→ **Dataset excerpt**:
· · · · · · ·

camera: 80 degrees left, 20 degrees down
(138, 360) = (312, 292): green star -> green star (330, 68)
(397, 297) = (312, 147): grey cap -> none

· · · · · · ·

Copy the entire listing, keeping each line exactly as it is.

camera: 80 degrees left, 20 degrees down
(138, 360) = (312, 292): green star -> green star (330, 68)
(397, 297) = (312, 147): grey cap -> none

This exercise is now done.